Work to complete: Copy the lines from the entries below, starting at the line that contains "pink square: moved 2 px right" and stopping after the line that contains "gray triangle: moved 4 px left, 2 px up". Leave the pictures out of your copy.

··········

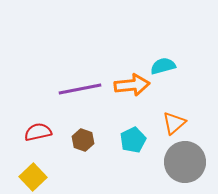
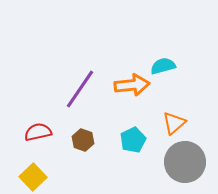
purple line: rotated 45 degrees counterclockwise
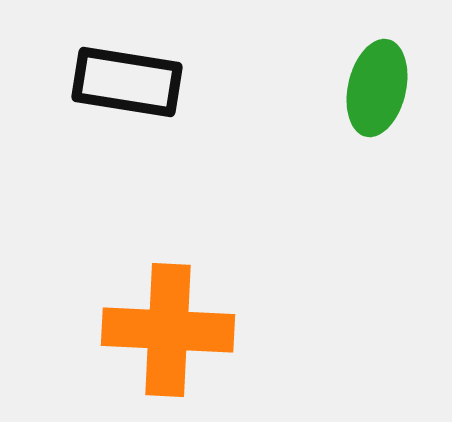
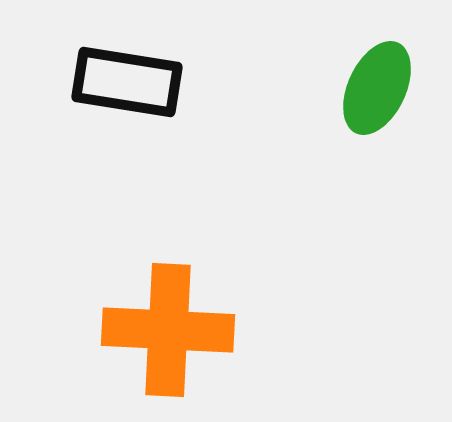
green ellipse: rotated 12 degrees clockwise
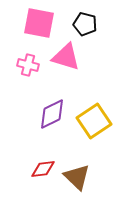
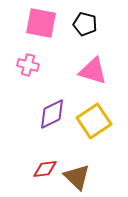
pink square: moved 2 px right
pink triangle: moved 27 px right, 14 px down
red diamond: moved 2 px right
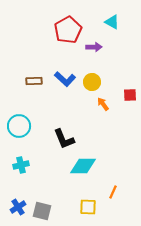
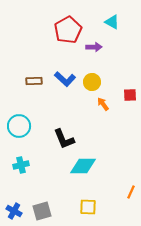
orange line: moved 18 px right
blue cross: moved 4 px left, 4 px down; rotated 28 degrees counterclockwise
gray square: rotated 30 degrees counterclockwise
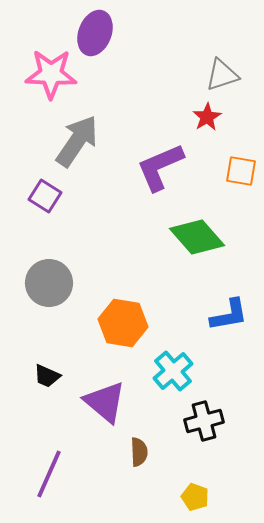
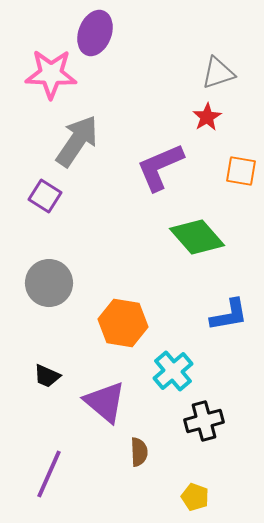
gray triangle: moved 4 px left, 2 px up
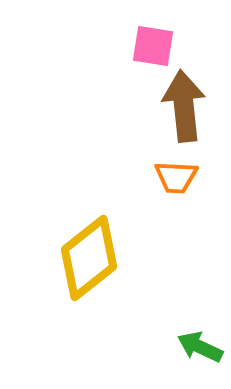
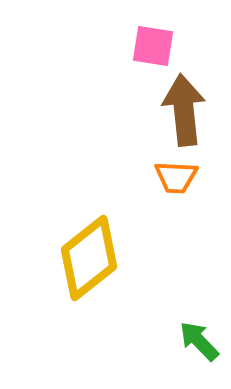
brown arrow: moved 4 px down
green arrow: moved 1 px left, 6 px up; rotated 21 degrees clockwise
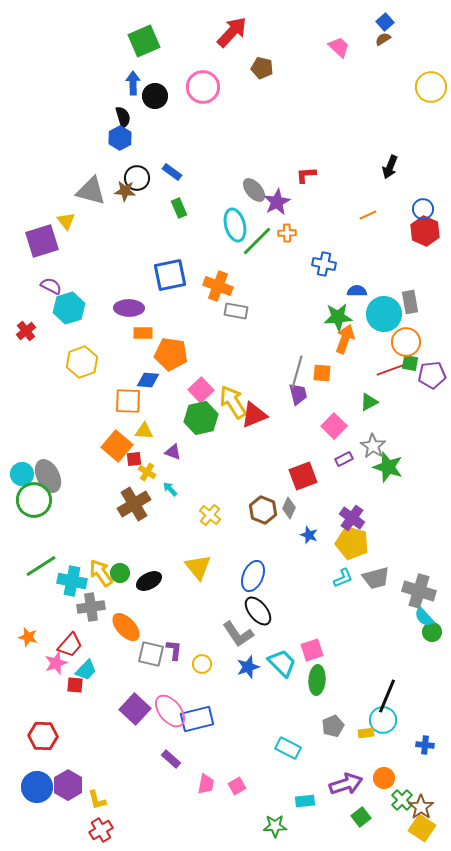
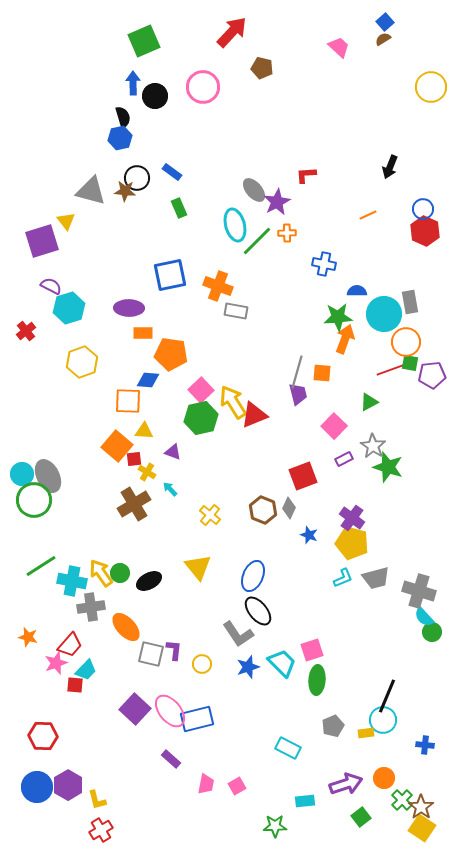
blue hexagon at (120, 138): rotated 15 degrees clockwise
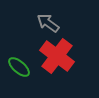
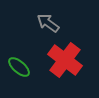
red cross: moved 8 px right, 4 px down
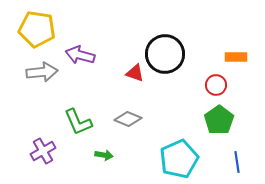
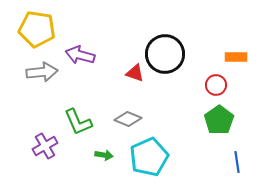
purple cross: moved 2 px right, 5 px up
cyan pentagon: moved 30 px left, 2 px up
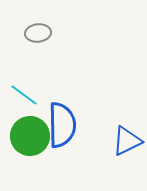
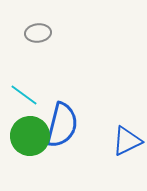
blue semicircle: rotated 15 degrees clockwise
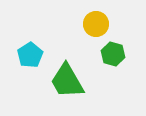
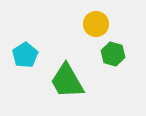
cyan pentagon: moved 5 px left
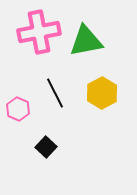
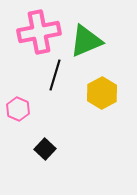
green triangle: rotated 12 degrees counterclockwise
black line: moved 18 px up; rotated 44 degrees clockwise
black square: moved 1 px left, 2 px down
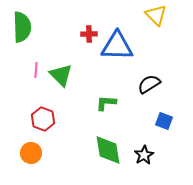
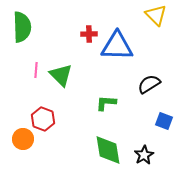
orange circle: moved 8 px left, 14 px up
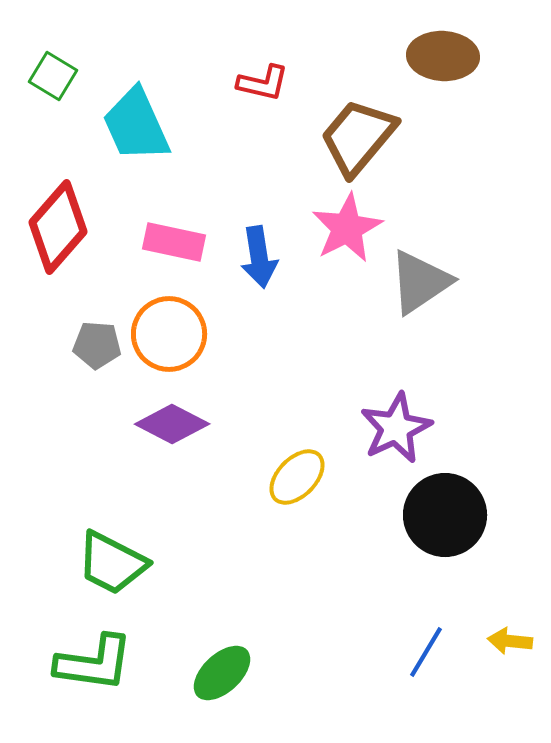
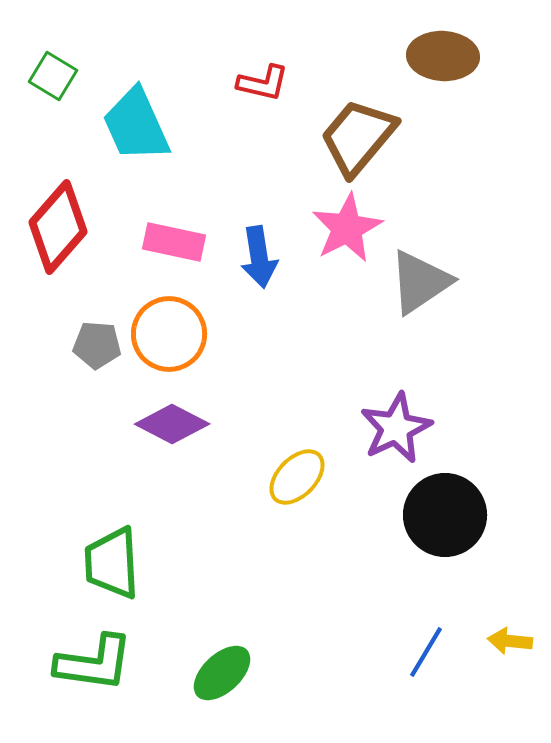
green trapezoid: rotated 60 degrees clockwise
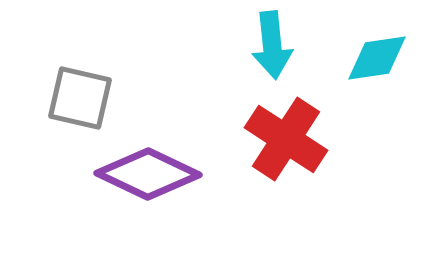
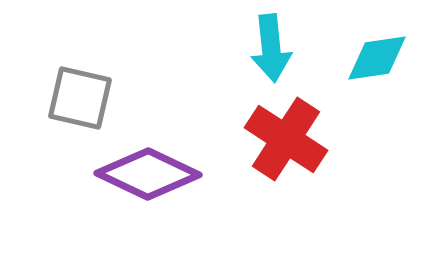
cyan arrow: moved 1 px left, 3 px down
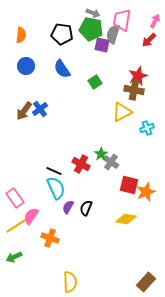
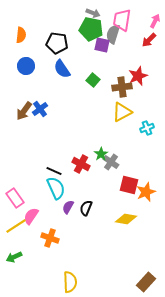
black pentagon: moved 5 px left, 9 px down
green square: moved 2 px left, 2 px up; rotated 16 degrees counterclockwise
brown cross: moved 12 px left, 3 px up; rotated 18 degrees counterclockwise
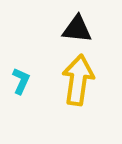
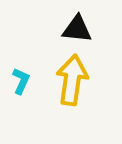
yellow arrow: moved 6 px left
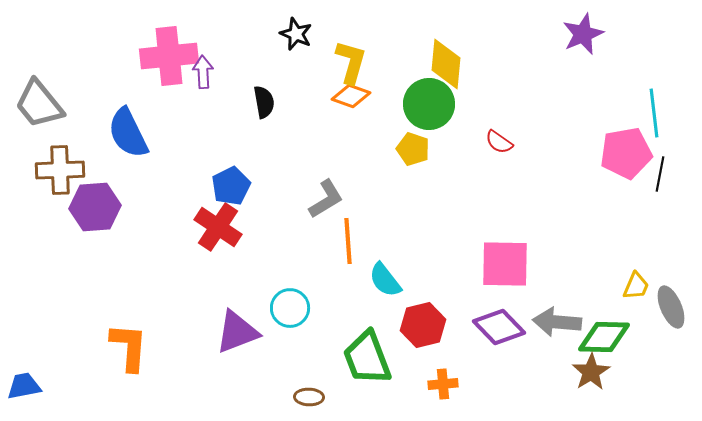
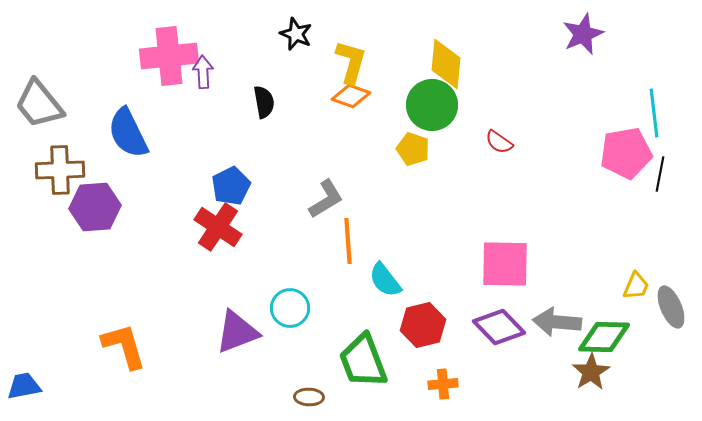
green circle: moved 3 px right, 1 px down
orange L-shape: moved 5 px left, 1 px up; rotated 20 degrees counterclockwise
green trapezoid: moved 4 px left, 3 px down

··········

Result of this exercise:
pink square: moved 2 px right
pink triangle: moved 27 px right, 14 px down
red diamond: moved 2 px right
orange line: moved 18 px right
blue cross: moved 4 px left, 4 px down; rotated 28 degrees counterclockwise
gray square: rotated 30 degrees counterclockwise
gray triangle: moved 4 px left, 2 px up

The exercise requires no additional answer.